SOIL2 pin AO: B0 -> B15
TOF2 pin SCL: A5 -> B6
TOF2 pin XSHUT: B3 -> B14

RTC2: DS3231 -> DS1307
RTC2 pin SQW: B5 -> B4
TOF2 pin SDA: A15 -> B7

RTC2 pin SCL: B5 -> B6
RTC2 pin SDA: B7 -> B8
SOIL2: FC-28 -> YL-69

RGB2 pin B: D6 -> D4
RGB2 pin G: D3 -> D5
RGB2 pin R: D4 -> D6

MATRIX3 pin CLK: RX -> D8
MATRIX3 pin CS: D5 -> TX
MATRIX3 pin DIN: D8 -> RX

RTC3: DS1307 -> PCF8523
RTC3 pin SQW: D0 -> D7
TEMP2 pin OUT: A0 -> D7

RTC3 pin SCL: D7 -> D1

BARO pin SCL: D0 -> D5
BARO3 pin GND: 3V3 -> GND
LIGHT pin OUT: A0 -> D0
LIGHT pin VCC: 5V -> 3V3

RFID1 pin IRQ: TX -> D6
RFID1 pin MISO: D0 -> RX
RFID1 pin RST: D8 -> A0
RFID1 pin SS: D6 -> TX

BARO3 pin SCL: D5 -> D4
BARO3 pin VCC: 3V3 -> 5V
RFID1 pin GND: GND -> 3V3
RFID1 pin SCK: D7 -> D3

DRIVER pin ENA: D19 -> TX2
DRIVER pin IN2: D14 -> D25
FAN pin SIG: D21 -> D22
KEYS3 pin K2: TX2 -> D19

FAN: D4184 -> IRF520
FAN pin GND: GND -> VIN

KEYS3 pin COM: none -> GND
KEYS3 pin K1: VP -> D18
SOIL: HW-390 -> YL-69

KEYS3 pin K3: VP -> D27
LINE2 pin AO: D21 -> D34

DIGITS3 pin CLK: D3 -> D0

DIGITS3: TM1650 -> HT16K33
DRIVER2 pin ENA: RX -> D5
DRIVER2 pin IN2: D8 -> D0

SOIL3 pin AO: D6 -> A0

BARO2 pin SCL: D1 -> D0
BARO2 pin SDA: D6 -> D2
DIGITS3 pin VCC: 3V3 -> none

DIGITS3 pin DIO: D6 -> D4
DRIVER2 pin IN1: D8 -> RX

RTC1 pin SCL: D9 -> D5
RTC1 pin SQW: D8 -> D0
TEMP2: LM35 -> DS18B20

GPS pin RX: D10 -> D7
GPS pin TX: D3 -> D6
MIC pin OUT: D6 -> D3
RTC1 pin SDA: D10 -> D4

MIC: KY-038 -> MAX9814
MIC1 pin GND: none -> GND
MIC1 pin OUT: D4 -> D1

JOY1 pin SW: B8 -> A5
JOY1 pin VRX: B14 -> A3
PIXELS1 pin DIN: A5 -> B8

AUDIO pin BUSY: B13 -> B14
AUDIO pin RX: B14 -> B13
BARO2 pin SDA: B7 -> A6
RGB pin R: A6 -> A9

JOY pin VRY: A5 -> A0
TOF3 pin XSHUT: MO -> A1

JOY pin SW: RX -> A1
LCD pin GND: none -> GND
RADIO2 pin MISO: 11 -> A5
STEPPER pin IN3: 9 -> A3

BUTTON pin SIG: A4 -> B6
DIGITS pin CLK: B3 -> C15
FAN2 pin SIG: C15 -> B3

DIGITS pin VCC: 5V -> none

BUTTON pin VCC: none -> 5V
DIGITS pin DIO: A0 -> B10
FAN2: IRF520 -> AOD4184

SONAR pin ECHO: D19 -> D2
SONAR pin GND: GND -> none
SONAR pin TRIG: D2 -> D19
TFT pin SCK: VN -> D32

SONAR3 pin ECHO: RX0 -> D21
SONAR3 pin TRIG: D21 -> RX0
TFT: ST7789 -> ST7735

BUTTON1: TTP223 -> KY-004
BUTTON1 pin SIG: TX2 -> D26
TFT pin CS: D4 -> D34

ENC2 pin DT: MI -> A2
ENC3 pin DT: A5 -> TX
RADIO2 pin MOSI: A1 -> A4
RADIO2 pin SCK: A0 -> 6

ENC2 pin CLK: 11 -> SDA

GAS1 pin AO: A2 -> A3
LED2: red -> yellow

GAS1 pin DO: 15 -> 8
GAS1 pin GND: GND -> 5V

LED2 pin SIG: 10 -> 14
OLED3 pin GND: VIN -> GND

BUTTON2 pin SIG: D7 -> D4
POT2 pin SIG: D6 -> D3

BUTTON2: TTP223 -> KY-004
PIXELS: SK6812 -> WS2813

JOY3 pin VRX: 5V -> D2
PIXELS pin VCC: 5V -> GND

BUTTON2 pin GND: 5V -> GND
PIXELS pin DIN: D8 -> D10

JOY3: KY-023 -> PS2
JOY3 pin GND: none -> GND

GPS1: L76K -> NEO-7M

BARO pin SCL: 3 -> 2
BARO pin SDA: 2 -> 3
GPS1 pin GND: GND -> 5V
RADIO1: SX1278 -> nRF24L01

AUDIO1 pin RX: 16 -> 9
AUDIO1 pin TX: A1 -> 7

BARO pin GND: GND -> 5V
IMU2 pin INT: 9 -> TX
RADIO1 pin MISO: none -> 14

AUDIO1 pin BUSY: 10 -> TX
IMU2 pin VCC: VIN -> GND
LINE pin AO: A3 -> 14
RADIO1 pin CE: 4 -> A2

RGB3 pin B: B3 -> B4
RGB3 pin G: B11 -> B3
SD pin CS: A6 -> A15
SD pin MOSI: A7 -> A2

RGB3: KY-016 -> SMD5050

════════════════

(WORK INSTRUCTIONS):
Copy out each entry exactly, leaving nothing out.

(RESULT):
SOIL2 pin AO: B0 -> B15
TOF2 pin SCL: A5 -> B6
TOF2 pin XSHUT: B3 -> B14

RTC2: DS3231 -> DS1307
RTC2 pin SQW: B5 -> B4
TOF2 pin SDA: A15 -> B7

RTC2 pin SCL: B5 -> B6
RTC2 pin SDA: B7 -> B8
SOIL2: FC-28 -> YL-69

RGB2 pin B: D6 -> D4
RGB2 pin G: D3 -> D5
RGB2 pin R: D4 -> D6

MATRIX3 pin CLK: RX -> D8
MATRIX3 pin CS: D5 -> TX
MATRIX3 pin DIN: D8 -> RX

RTC3: DS1307 -> PCF8523
RTC3 pin SQW: D0 -> D7
TEMP2 pin OUT: A0 -> D7

RTC3 pin SCL: D7 -> D1

BARO pin SCL: D0 -> D5
BARO3 pin GND: 3V3 -> GND
LIGHT pin OUT: A0 -> D0
LIGHT pin VCC: 5V -> 3V3

RFID1 pin IRQ: TX -> D6
RFID1 pin MISO: D0 -> RX
RFID1 pin RST: D8 -> A0
RFID1 pin SS: D6 -> TX

BARO3 pin SCL: D5 -> D4
BARO3 pin VCC: 3V3 -> 5V
RFID1 pin GND: GND -> 3V3
RFID1 pin SCK: D7 -> D3

DRIVER pin ENA: D19 -> TX2
DRIVER pin IN2: D14 -> D25
FAN pin SIG: D21 -> D22
KEYS3 pin K2: TX2 -> D19

FAN: D4184 -> IRF520
FAN pin GND: GND -> VIN

KEYS3 pin COM: none -> GND
KEYS3 pin K1: VP -> D18
SOIL: HW-390 -> YL-69

KEYS3 pin K3: VP -> D27
LINE2 pin AO: D21 -> D34

DIGITS3 pin CLK: D3 -> D0

DIGITS3: TM1650 -> HT16K33
DRIVER2 pin ENA: RX -> D5
DRIVER2 pin IN2: D8 -> D0

SOIL3 pin AO: D6 -> A0

BARO2 pin SCL: D1 -> D0
BARO2 pin SDA: D6 -> D2
DIGITS3 pin VCC: 3V3 -> none

DIGITS3 pin DIO: D6 -> D4
DRIVER2 pin IN1: D8 -> RX

RTC1 pin SCL: D9 -> D5
RTC1 pin SQW: D8 -> D0
TEMP2: LM35 -> DS18B20

GPS pin RX: D10 -> D7
GPS pin TX: D3 -> D6
MIC pin OUT: D6 -> D3
RTC1 pin SDA: D10 -> D4

MIC: KY-038 -> MAX9814
MIC1 pin GND: none -> GND
MIC1 pin OUT: D4 -> D1

JOY1 pin SW: B8 -> A5
JOY1 pin VRX: B14 -> A3
PIXELS1 pin DIN: A5 -> B8

AUDIO pin BUSY: B13 -> B14
AUDIO pin RX: B14 -> B13
BARO2 pin SDA: B7 -> A6
RGB pin R: A6 -> A9

JOY pin VRY: A5 -> A0
TOF3 pin XSHUT: MO -> A1

JOY pin SW: RX -> A1
LCD pin GND: none -> GND
RADIO2 pin MISO: 11 -> A5
STEPPER pin IN3: 9 -> A3

BUTTON pin SIG: A4 -> B6
DIGITS pin CLK: B3 -> C15
FAN2 pin SIG: C15 -> B3

DIGITS pin VCC: 5V -> none

BUTTON pin VCC: none -> 5V
DIGITS pin DIO: A0 -> B10
FAN2: IRF520 -> AOD4184

SONAR pin ECHO: D19 -> D2
SONAR pin GND: GND -> none
SONAR pin TRIG: D2 -> D19
TFT pin SCK: VN -> D32

SONAR3 pin ECHO: RX0 -> D21
SONAR3 pin TRIG: D21 -> RX0
TFT: ST7789 -> ST7735

BUTTON1: TTP223 -> KY-004
BUTTON1 pin SIG: TX2 -> D26
TFT pin CS: D4 -> D34

ENC2 pin DT: MI -> A2
ENC3 pin DT: A5 -> TX
RADIO2 pin MOSI: A1 -> A4
RADIO2 pin SCK: A0 -> 6

ENC2 pin CLK: 11 -> SDA

GAS1 pin AO: A2 -> A3
LED2: red -> yellow

GAS1 pin DO: 15 -> 8
GAS1 pin GND: GND -> 5V

LED2 pin SIG: 10 -> 14
OLED3 pin GND: VIN -> GND

BUTTON2 pin SIG: D7 -> D4
POT2 pin SIG: D6 -> D3

BUTTON2: TTP223 -> KY-004
PIXELS: SK6812 -> WS2813

JOY3 pin VRX: 5V -> D2
PIXELS pin VCC: 5V -> GND

BUTTON2 pin GND: 5V -> GND
PIXELS pin DIN: D8 -> D10

JOY3: KY-023 -> PS2
JOY3 pin GND: none -> GND

GPS1: L76K -> NEO-7M

BARO pin SCL: 3 -> 2
BARO pin SDA: 2 -> 3
GPS1 pin GND: GND -> 5V
RADIO1: SX1278 -> nRF24L01

AUDIO1 pin RX: 16 -> 9
AUDIO1 pin TX: A1 -> 7

BARO pin GND: GND -> 5V
IMU2 pin INT: 9 -> TX
RADIO1 pin MISO: none -> 14

AUDIO1 pin BUSY: 10 -> TX
IMU2 pin VCC: VIN -> GND
LINE pin AO: A3 -> 14
RADIO1 pin CE: 4 -> A2

RGB3 pin B: B3 -> B4
RGB3 pin G: B11 -> B3
SD pin CS: A6 -> A15
SD pin MOSI: A7 -> A2

RGB3: KY-016 -> SMD5050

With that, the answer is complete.